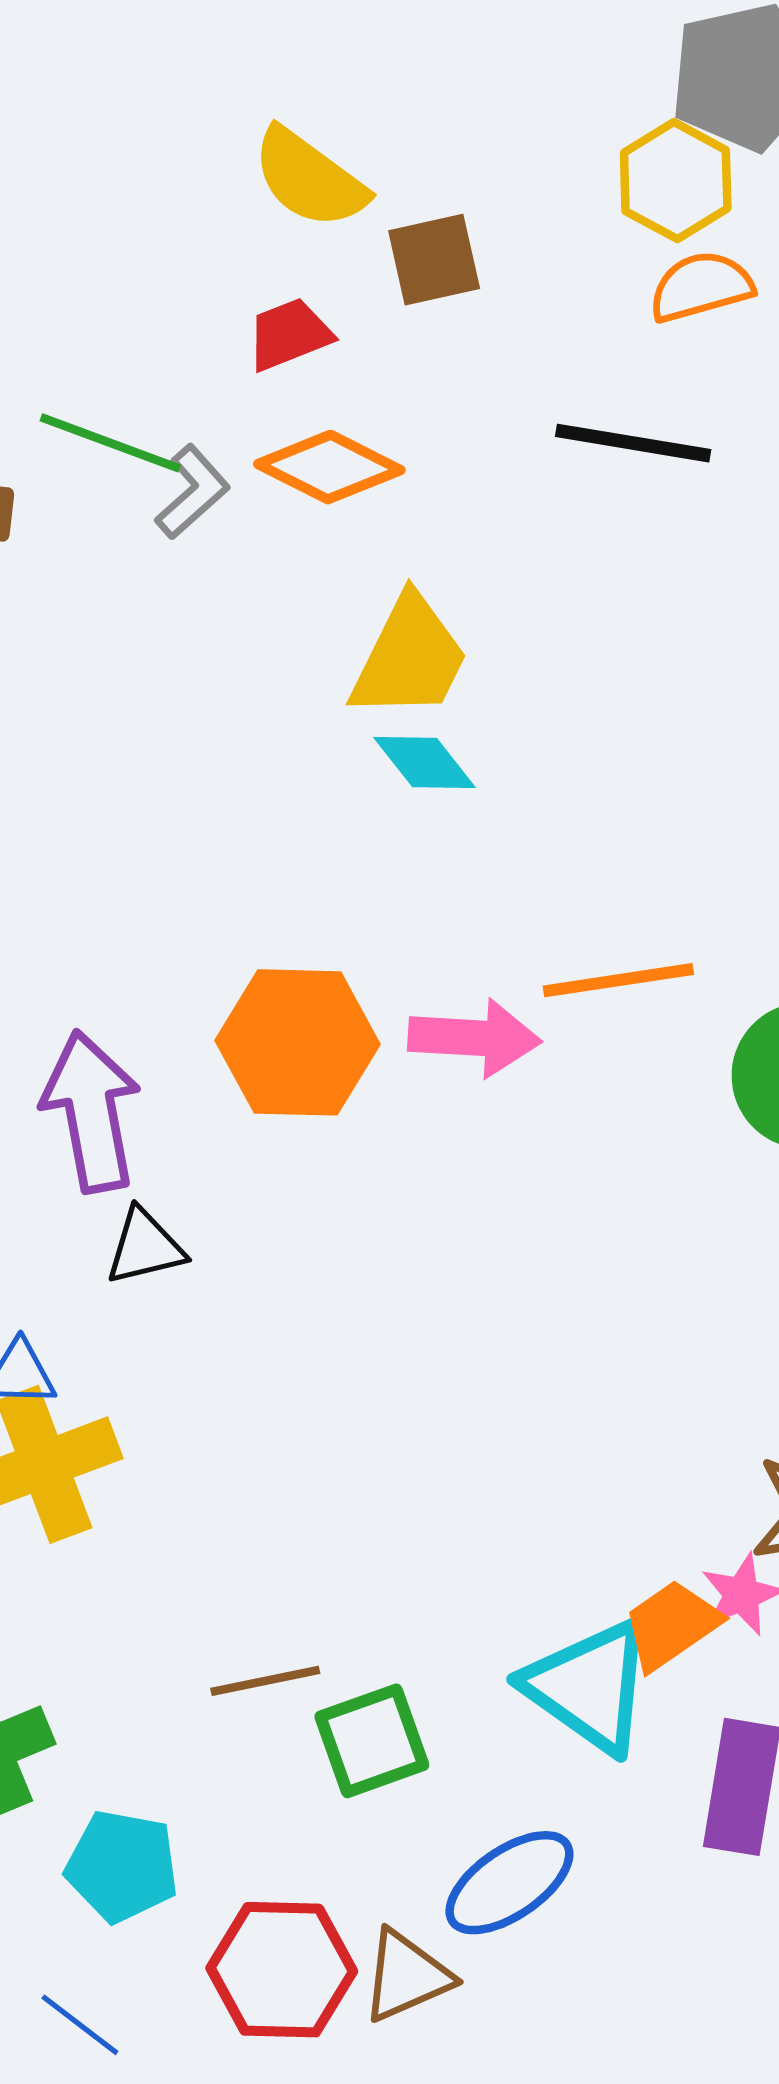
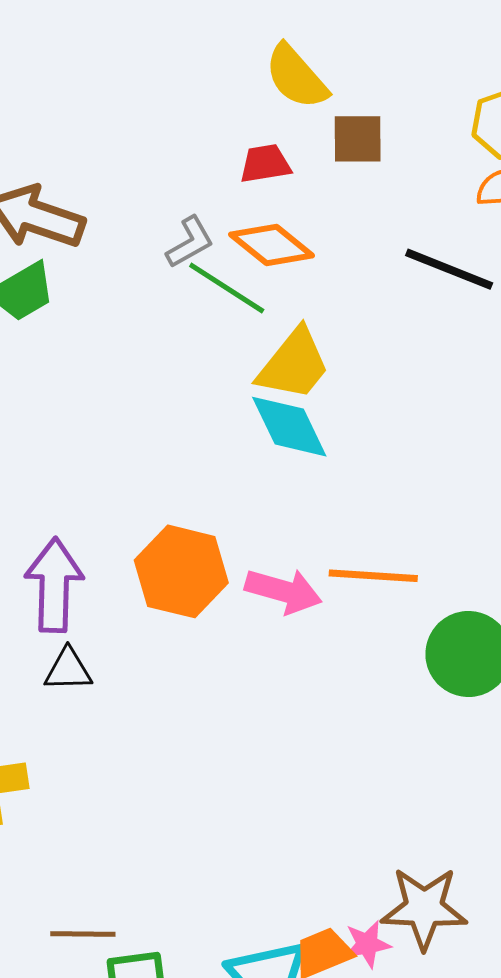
green line: (110, 443) -> (227, 288), moved
cyan diamond: (425, 762) -> (289, 427), size x1.4

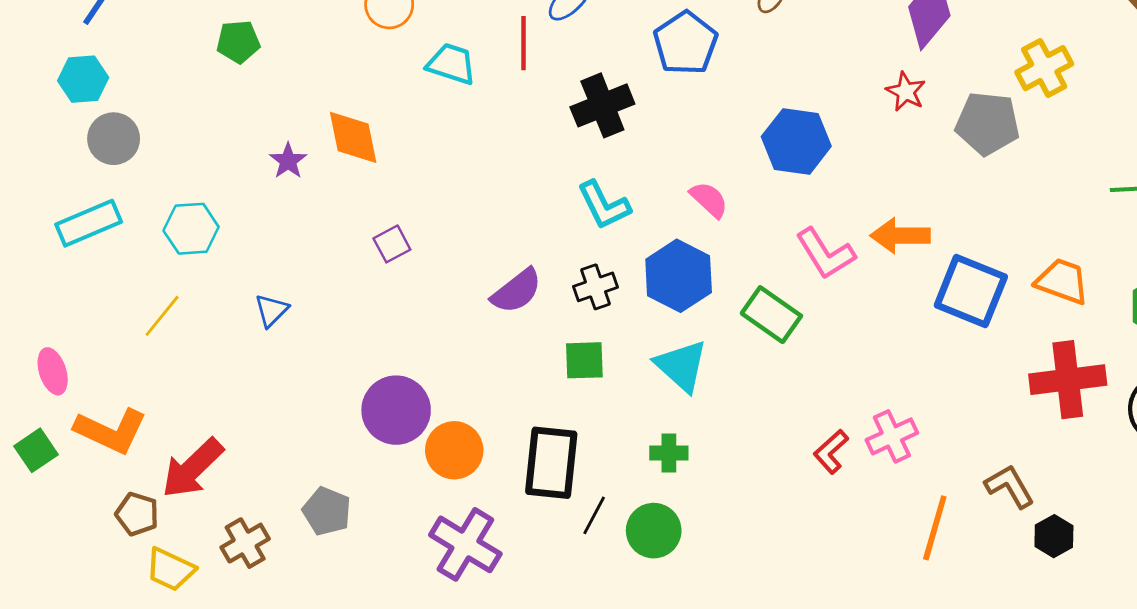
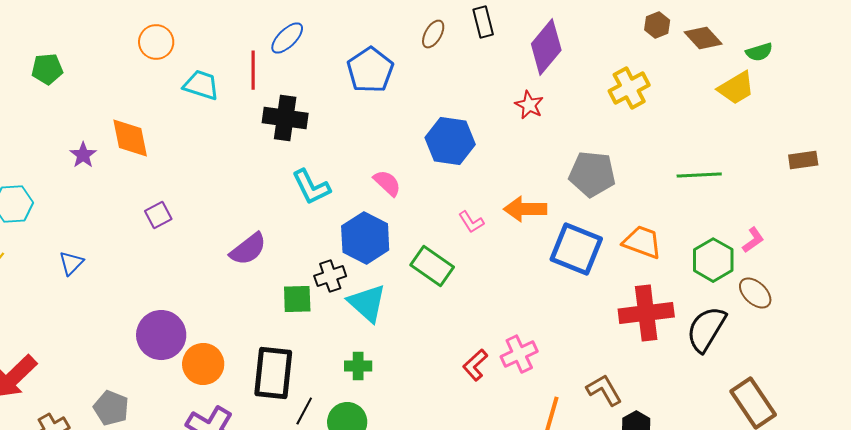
black cross: (602, 105) -> (285, 118), moved, turned 30
gray pentagon: (987, 123) -> (592, 174), moved
pink L-shape: (825, 254) -> (471, 222), size x0.6
black cross: (596, 287) -> (330, 276), moved

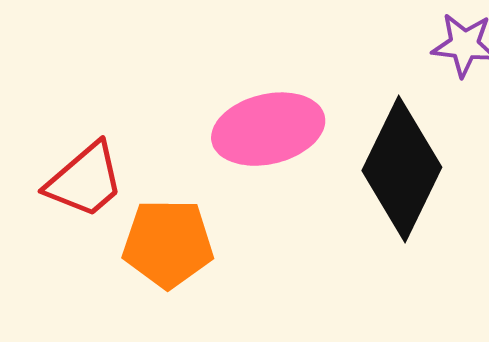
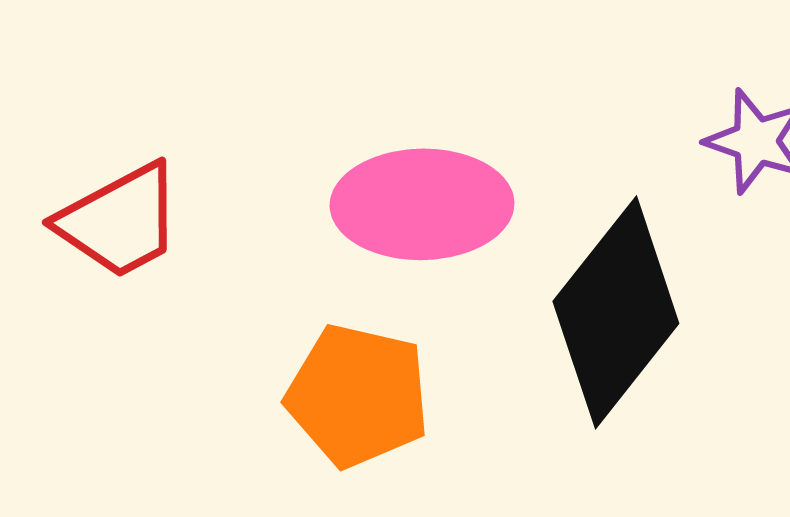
orange pentagon: (168, 243) -> (358, 396), moved

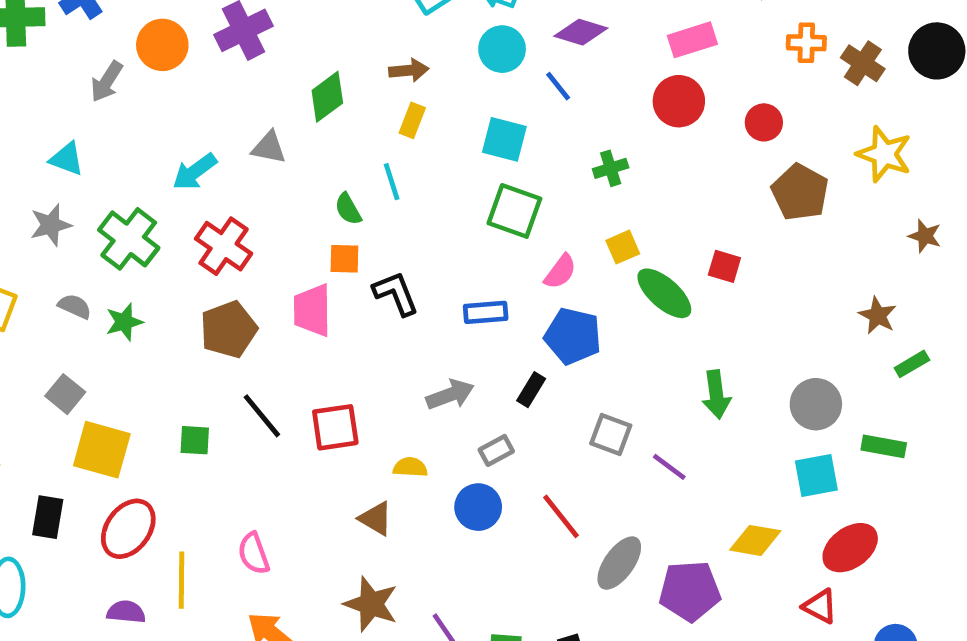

━━━━

## ACTION ITEM
Reproduce every record above exactly, but leave out the pictures.

## PROBLEM SOLUTION
green line: (110, 443) -> (227, 288), moved
cyan diamond: (425, 762) -> (289, 427), size x1.4

black cross: (602, 105) -> (285, 118), moved, turned 30
gray pentagon: (987, 123) -> (592, 174), moved
pink L-shape: (825, 254) -> (471, 222), size x0.6
black cross: (596, 287) -> (330, 276), moved

orange pentagon: (168, 243) -> (358, 396), moved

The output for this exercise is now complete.